Copy the following data exactly and drop the pictures.

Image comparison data
*-*-*

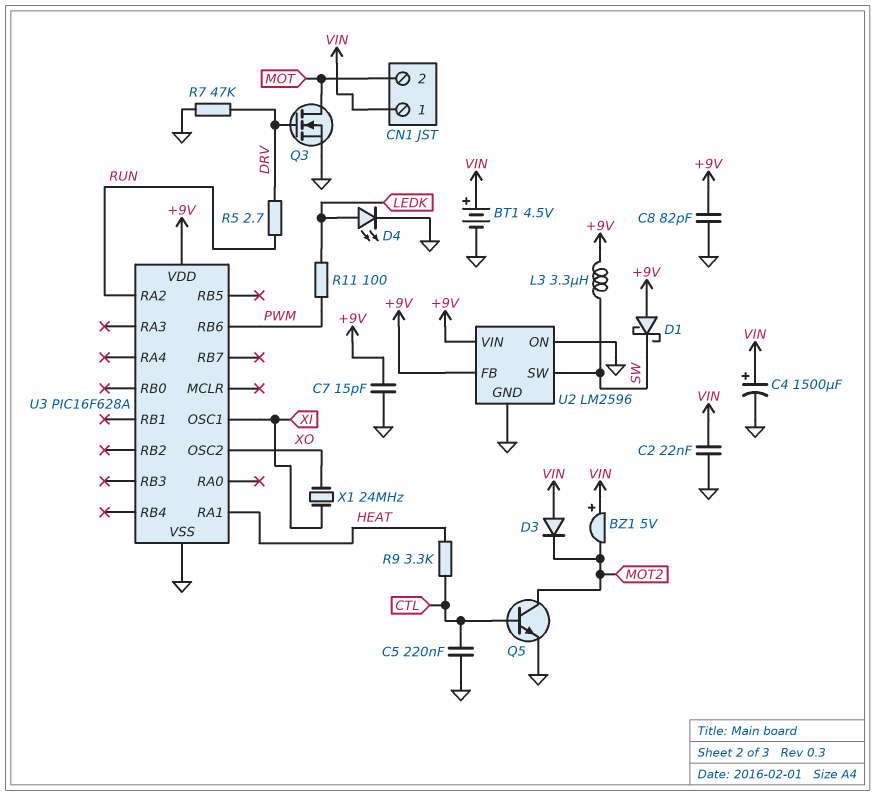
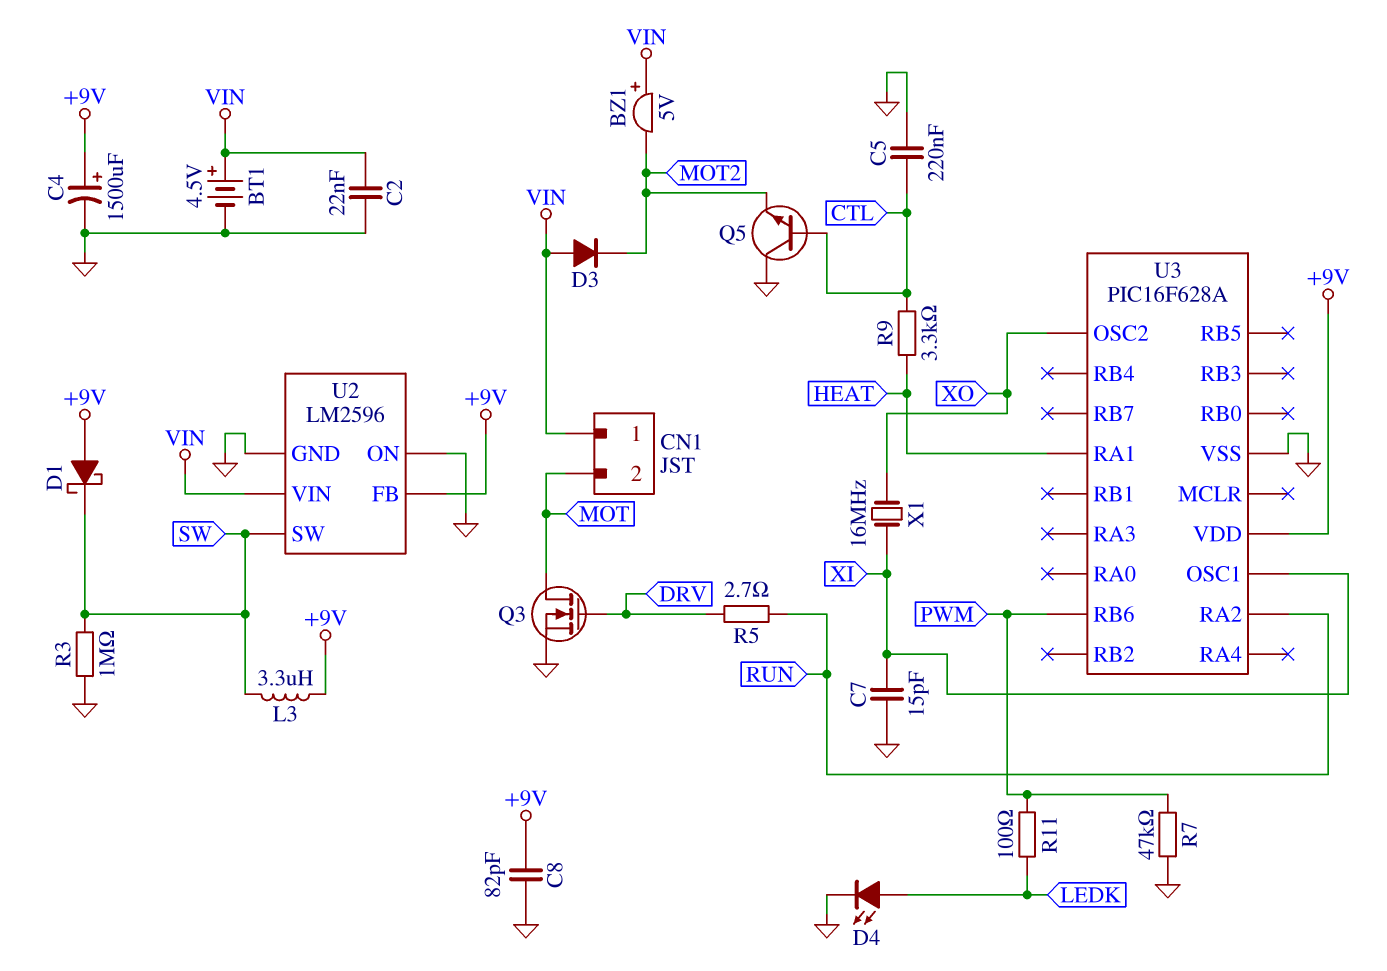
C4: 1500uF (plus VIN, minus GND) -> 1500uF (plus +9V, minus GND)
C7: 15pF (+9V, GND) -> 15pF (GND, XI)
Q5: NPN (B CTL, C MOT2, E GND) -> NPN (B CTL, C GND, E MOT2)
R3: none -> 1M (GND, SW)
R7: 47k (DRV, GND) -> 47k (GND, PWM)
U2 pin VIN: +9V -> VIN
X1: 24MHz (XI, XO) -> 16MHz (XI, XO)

*-*-*

**Solution to this exercise:**
C4: 1500uF (plus VIN, minus GND) -> 1500uF (plus +9V, minus GND)
C7: 15pF (+9V, GND) -> 15pF (GND, XI)
Q5: NPN (B CTL, C MOT2, E GND) -> NPN (B CTL, C GND, E MOT2)
R3: none -> 1M (GND, SW)
R7: 47k (DRV, GND) -> 47k (GND, PWM)
U2 pin VIN: +9V -> VIN
X1: 24MHz (XI, XO) -> 16MHz (XI, XO)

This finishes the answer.